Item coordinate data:

----------------------------------------

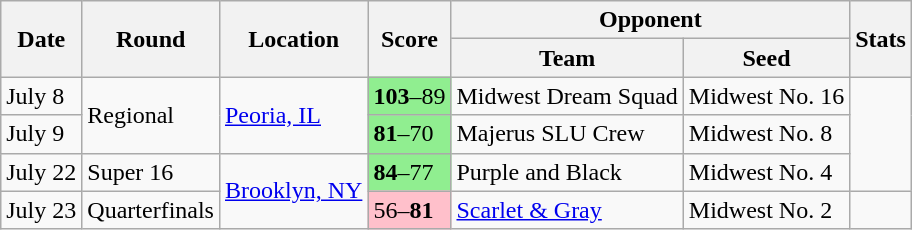
July 22 [42, 172]
Date [42, 39]
Midwest No. 16 [766, 96]
Round [151, 39]
Stats [881, 39]
Majerus SLU Crew [567, 134]
July 9 [42, 134]
Seed [766, 58]
Location [293, 39]
Peoria, IL [293, 115]
Midwest No. 8 [766, 134]
Midwest Dream Squad [567, 96]
Super 16 [151, 172]
Brooklyn, NY [293, 191]
Scarlet & Gray [567, 210]
56–81 [410, 210]
Regional [151, 115]
84–77 [410, 172]
Quarterfinals [151, 210]
Score [410, 39]
July 23 [42, 210]
Midwest No. 2 [766, 210]
103–89 [410, 96]
July 8 [42, 96]
Opponent [650, 20]
Midwest No. 4 [766, 172]
Team [567, 58]
81–70 [410, 134]
Purple and Black [567, 172]
Locate the cell with the specified text and output its (x, y) center coordinate. 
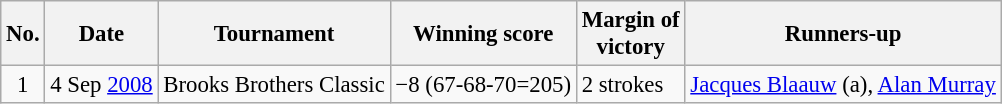
Jacques Blaauw (a), Alan Murray (843, 85)
1 (23, 85)
4 Sep 2008 (102, 85)
Brooks Brothers Classic (274, 85)
Runners-up (843, 34)
Date (102, 34)
Margin ofvictory (630, 34)
Winning score (483, 34)
No. (23, 34)
2 strokes (630, 85)
Tournament (274, 34)
−8 (67-68-70=205) (483, 85)
Extract the [x, y] coordinate from the center of the cell holding the provided text.  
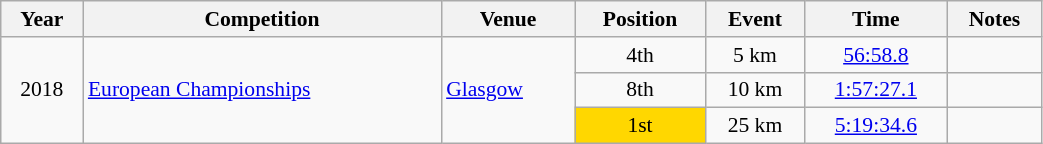
European Championships [262, 90]
Competition [262, 19]
Time [876, 19]
1st [640, 126]
10 km [755, 90]
4th [640, 55]
Year [42, 19]
8th [640, 90]
Notes [994, 19]
56:58.8 [876, 55]
Venue [508, 19]
2018 [42, 90]
Position [640, 19]
Event [755, 19]
25 km [755, 126]
Glasgow [508, 90]
5:19:34.6 [876, 126]
5 km [755, 55]
1:57:27.1 [876, 90]
Locate the cell with the specified text and output its [X, Y] center coordinate. 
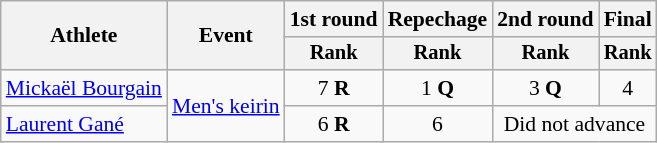
7 R [334, 88]
Repechage [438, 19]
6 R [334, 124]
Athlete [84, 36]
4 [628, 88]
Laurent Gané [84, 124]
Did not advance [574, 124]
1st round [334, 19]
Men's keirin [226, 106]
Final [628, 19]
1 Q [438, 88]
Mickaël Bourgain [84, 88]
2nd round [545, 19]
3 Q [545, 88]
6 [438, 124]
Event [226, 36]
Identify which cell holds the provided text, then report its [x, y] central coordinate. 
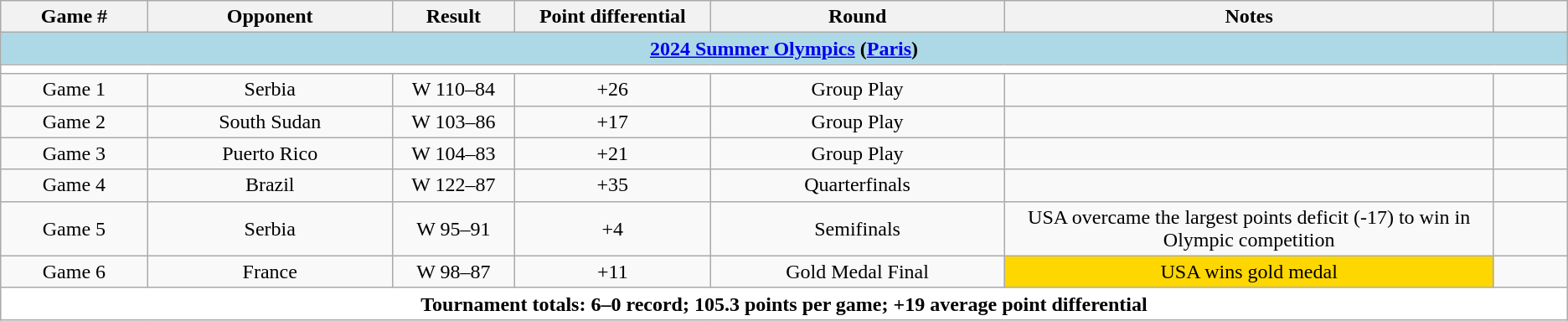
2024 Summer Olympics (Paris) [784, 49]
Notes [1250, 17]
Result [453, 17]
Gold Medal Final [858, 271]
W 104–83 [453, 153]
W 103–86 [453, 121]
W 95–91 [453, 228]
Semifinals [858, 228]
France [270, 271]
Point differential [612, 17]
USA wins gold medal [1250, 271]
Game 2 [74, 121]
Opponent [270, 17]
South Sudan [270, 121]
Puerto Rico [270, 153]
+35 [612, 185]
+17 [612, 121]
Round [858, 17]
+26 [612, 90]
Game 5 [74, 228]
USA overcame the largest points deficit (-17) to win in Olympic competition [1250, 228]
+21 [612, 153]
Game 6 [74, 271]
W 110–84 [453, 90]
Tournament totals: 6–0 record; 105.3 points per game; +19 average point differential [784, 303]
Quarterfinals [858, 185]
Game 3 [74, 153]
W 98–87 [453, 271]
Game # [74, 17]
Game 1 [74, 90]
W 122–87 [453, 185]
+4 [612, 228]
Brazil [270, 185]
+11 [612, 271]
Game 4 [74, 185]
Output the (X, Y) coordinate of the center of the cell containing the given text.  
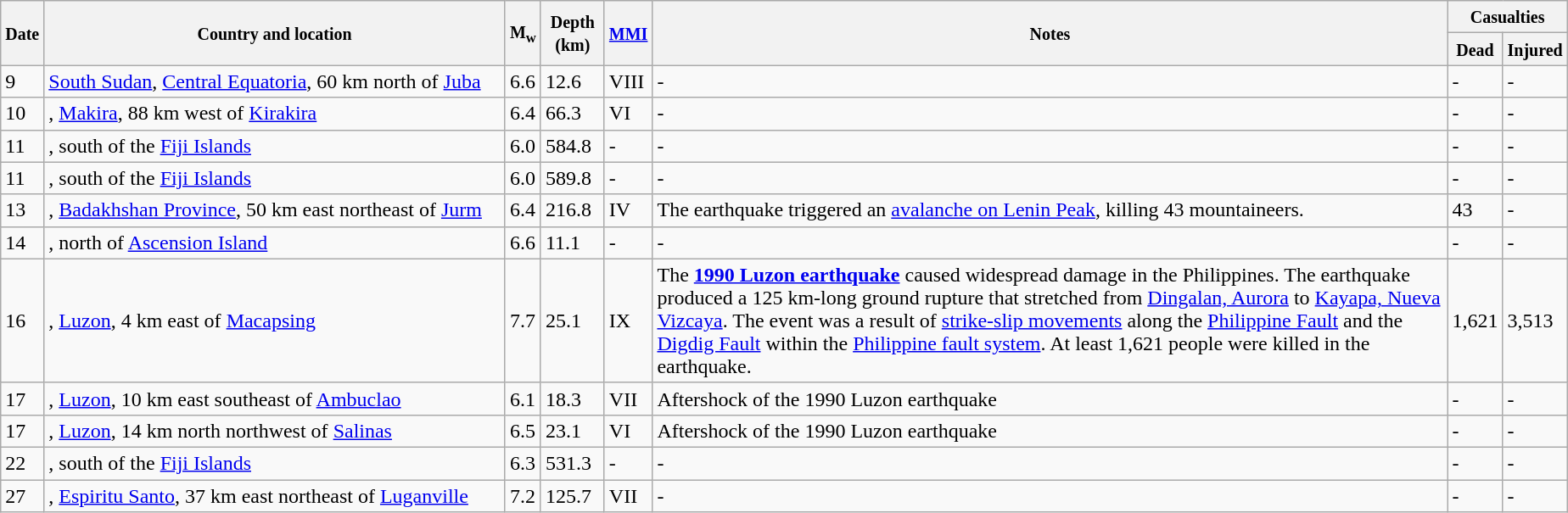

----------------------------------------

Task description: Write out every line of the items above word for word, omitting the pictures.

Result of this task:
July 22 [42, 172]
Date [42, 39]
Midwest No. 16 [766, 96]
Round [151, 39]
Stats [881, 39]
Majerus SLU Crew [567, 134]
July 9 [42, 134]
Seed [766, 58]
Location [293, 39]
Peoria, IL [293, 115]
Midwest No. 8 [766, 134]
Midwest Dream Squad [567, 96]
Super 16 [151, 172]
Brooklyn, NY [293, 191]
Scarlet & Gray [567, 210]
56–81 [410, 210]
Regional [151, 115]
84–77 [410, 172]
Quarterfinals [151, 210]
Score [410, 39]
July 23 [42, 210]
Midwest No. 2 [766, 210]
103–89 [410, 96]
July 8 [42, 96]
Opponent [650, 20]
Midwest No. 4 [766, 172]
Team [567, 58]
81–70 [410, 134]
Purple and Black [567, 172]
Locate the cell with the specified text and output its (x, y) center coordinate. 
Jacques Blaauw (a), Alan Murray (843, 85)
1 (23, 85)
4 Sep 2008 (102, 85)
Brooks Brothers Classic (274, 85)
Runners-up (843, 34)
Date (102, 34)
Margin ofvictory (630, 34)
Winning score (483, 34)
No. (23, 34)
2 strokes (630, 85)
Tournament (274, 34)
−8 (67-68-70=205) (483, 85)
Extract the [x, y] coordinate from the center of the cell holding the provided text.  
European Championships [262, 90]
Competition [262, 19]
Time [876, 19]
1st [640, 126]
10 km [755, 90]
4th [640, 55]
Year [42, 19]
8th [640, 90]
Notes [994, 19]
56:58.8 [876, 55]
Venue [508, 19]
2018 [42, 90]
Position [640, 19]
Event [755, 19]
25 km [755, 126]
Glasgow [508, 90]
5:19:34.6 [876, 126]
5 km [755, 55]
1:57:27.1 [876, 90]
Locate the cell with the specified text and output its [X, Y] center coordinate. 
7 R [334, 88]
Repechage [438, 19]
6 R [334, 124]
Athlete [84, 36]
4 [628, 88]
Laurent Gané [84, 124]
Did not advance [574, 124]
1st round [334, 19]
Men's keirin [226, 106]
Final [628, 19]
1 Q [438, 88]
Mickaël Bourgain [84, 88]
2nd round [545, 19]
3 Q [545, 88]
6 [438, 124]
Event [226, 36]
Identify which cell holds the provided text, then report its [x, y] central coordinate. 
2024 Summer Olympics (Paris) [784, 49]
Notes [1250, 17]
Result [453, 17]
Gold Medal Final [858, 271]
W 104–83 [453, 153]
W 103–86 [453, 121]
W 95–91 [453, 228]
Semifinals [858, 228]
France [270, 271]
Point differential [612, 17]
USA wins gold medal [1250, 271]
Game 2 [74, 121]
Opponent [270, 17]
South Sudan [270, 121]
Puerto Rico [270, 153]
+35 [612, 185]
+17 [612, 121]
Round [858, 17]
+26 [612, 90]
Game 5 [74, 228]
USA overcame the largest points deficit (-17) to win in Olympic competition [1250, 228]
+21 [612, 153]
Game 6 [74, 271]
W 110–84 [453, 90]
Tournament totals: 6–0 record; 105.3 points per game; +19 average point differential [784, 303]
Quarterfinals [858, 185]
Game 3 [74, 153]
W 98–87 [453, 271]
Game # [74, 17]
Game 1 [74, 90]
W 122–87 [453, 185]
+4 [612, 228]
Brazil [270, 185]
+11 [612, 271]
Game 4 [74, 185]
Output the (X, Y) coordinate of the center of the cell containing the given text.  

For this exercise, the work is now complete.